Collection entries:
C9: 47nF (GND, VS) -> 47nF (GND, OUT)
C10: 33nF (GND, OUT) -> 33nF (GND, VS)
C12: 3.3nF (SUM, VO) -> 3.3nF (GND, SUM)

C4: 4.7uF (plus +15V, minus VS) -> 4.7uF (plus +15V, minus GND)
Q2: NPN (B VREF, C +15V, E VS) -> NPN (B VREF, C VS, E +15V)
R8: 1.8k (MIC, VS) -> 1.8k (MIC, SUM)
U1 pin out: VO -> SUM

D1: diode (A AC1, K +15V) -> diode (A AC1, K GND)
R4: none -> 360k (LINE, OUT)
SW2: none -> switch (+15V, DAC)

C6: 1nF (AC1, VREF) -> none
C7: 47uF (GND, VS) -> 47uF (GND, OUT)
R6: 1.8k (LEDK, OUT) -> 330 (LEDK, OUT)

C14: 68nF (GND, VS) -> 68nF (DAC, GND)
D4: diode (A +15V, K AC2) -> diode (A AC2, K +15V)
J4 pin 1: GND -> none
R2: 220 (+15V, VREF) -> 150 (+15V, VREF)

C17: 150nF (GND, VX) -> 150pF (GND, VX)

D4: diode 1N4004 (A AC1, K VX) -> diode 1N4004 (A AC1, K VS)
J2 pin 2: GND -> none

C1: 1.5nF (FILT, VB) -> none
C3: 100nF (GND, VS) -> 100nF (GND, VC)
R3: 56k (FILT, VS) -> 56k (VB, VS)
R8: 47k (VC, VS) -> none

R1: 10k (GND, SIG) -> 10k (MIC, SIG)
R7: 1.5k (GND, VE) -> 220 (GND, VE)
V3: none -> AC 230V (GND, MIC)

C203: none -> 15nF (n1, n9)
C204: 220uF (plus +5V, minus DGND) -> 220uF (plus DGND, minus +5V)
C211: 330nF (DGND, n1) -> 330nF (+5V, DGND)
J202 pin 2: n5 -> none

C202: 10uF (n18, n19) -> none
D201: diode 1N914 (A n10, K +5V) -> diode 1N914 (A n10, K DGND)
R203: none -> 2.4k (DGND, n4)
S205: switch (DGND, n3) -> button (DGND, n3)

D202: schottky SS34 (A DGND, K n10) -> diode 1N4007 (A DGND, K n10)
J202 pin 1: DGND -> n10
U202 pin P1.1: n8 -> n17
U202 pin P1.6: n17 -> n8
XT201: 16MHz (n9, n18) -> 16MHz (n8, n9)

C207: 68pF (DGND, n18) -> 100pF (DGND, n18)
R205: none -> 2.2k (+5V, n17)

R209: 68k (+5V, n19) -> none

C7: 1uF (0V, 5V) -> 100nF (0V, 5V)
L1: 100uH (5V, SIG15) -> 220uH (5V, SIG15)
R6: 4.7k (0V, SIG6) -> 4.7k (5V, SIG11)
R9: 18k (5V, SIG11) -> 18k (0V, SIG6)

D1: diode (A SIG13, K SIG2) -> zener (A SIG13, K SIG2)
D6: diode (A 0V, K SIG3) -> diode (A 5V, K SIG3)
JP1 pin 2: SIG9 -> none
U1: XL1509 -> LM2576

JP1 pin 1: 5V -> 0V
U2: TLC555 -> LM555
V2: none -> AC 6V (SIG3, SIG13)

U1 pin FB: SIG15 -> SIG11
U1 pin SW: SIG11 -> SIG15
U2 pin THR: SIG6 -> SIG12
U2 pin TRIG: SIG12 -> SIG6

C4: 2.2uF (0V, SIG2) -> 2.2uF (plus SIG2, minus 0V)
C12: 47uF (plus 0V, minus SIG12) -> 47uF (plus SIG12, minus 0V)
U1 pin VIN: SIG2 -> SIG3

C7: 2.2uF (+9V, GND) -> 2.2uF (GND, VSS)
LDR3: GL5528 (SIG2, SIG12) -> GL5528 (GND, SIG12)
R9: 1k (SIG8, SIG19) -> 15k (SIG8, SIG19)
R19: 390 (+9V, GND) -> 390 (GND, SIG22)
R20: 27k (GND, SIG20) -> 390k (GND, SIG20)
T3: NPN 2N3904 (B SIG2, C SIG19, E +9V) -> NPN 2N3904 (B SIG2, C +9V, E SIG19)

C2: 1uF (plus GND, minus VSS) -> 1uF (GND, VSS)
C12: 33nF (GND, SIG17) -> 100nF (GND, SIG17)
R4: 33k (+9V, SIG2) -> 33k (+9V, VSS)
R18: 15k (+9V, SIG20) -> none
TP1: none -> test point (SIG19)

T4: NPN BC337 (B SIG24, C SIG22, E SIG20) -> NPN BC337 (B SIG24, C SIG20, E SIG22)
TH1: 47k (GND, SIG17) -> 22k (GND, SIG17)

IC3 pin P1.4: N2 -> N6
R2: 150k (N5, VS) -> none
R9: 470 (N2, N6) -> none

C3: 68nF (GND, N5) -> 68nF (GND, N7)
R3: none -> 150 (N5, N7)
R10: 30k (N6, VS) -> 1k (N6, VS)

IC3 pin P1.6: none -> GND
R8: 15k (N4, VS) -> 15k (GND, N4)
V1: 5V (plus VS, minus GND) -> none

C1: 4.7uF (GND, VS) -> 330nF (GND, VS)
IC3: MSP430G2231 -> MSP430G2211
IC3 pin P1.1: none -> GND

> [TASK OBJECTIVE]: Please reproduce the lines from the line with "C12: 3.3nF (SUM, VO) -> 3.3nF (GND, SUM)" to the line with "R203: none -> 2.4k (DGND, n4)", both ends included, exactly as they appear above.

> [TASK RESPONSE]:
C12: 3.3nF (SUM, VO) -> 3.3nF (GND, SUM)

C4: 4.7uF (plus +15V, minus VS) -> 4.7uF (plus +15V, minus GND)
Q2: NPN (B VREF, C +15V, E VS) -> NPN (B VREF, C VS, E +15V)
R8: 1.8k (MIC, VS) -> 1.8k (MIC, SUM)
U1 pin out: VO -> SUM

D1: diode (A AC1, K +15V) -> diode (A AC1, K GND)
R4: none -> 360k (LINE, OUT)
SW2: none -> switch (+15V, DAC)

C6: 1nF (AC1, VREF) -> none
C7: 47uF (GND, VS) -> 47uF (GND, OUT)
R6: 1.8k (LEDK, OUT) -> 330 (LEDK, OUT)

C14: 68nF (GND, VS) -> 68nF (DAC, GND)
D4: diode (A +15V, K AC2) -> diode (A AC2, K +15V)
J4 pin 1: GND -> none
R2: 220 (+15V, VREF) -> 150 (+15V, VREF)

C17: 150nF (GND, VX) -> 150pF (GND, VX)

D4: diode 1N4004 (A AC1, K VX) -> diode 1N4004 (A AC1, K VS)
J2 pin 2: GND -> none

C1: 1.5nF (FILT, VB) -> none
C3: 100nF (GND, VS) -> 100nF (GND, VC)
R3: 56k (FILT, VS) -> 56k (VB, VS)
R8: 47k (VC, VS) -> none

R1: 10k (GND, SIG) -> 10k (MIC, SIG)
R7: 1.5k (GND, VE) -> 220 (GND, VE)
V3: none -> AC 230V (GND, MIC)

C203: none -> 15nF (n1, n9)
C204: 220uF (plus +5V, minus DGND) -> 220uF (plus DGND, minus +5V)
C211: 330nF (DGND, n1) -> 330nF (+5V, DGND)
J202 pin 2: n5 -> none

C202: 10uF (n18, n19) -> none
D201: diode 1N914 (A n10, K +5V) -> diode 1N914 (A n10, K DGND)
R203: none -> 2.4k (DGND, n4)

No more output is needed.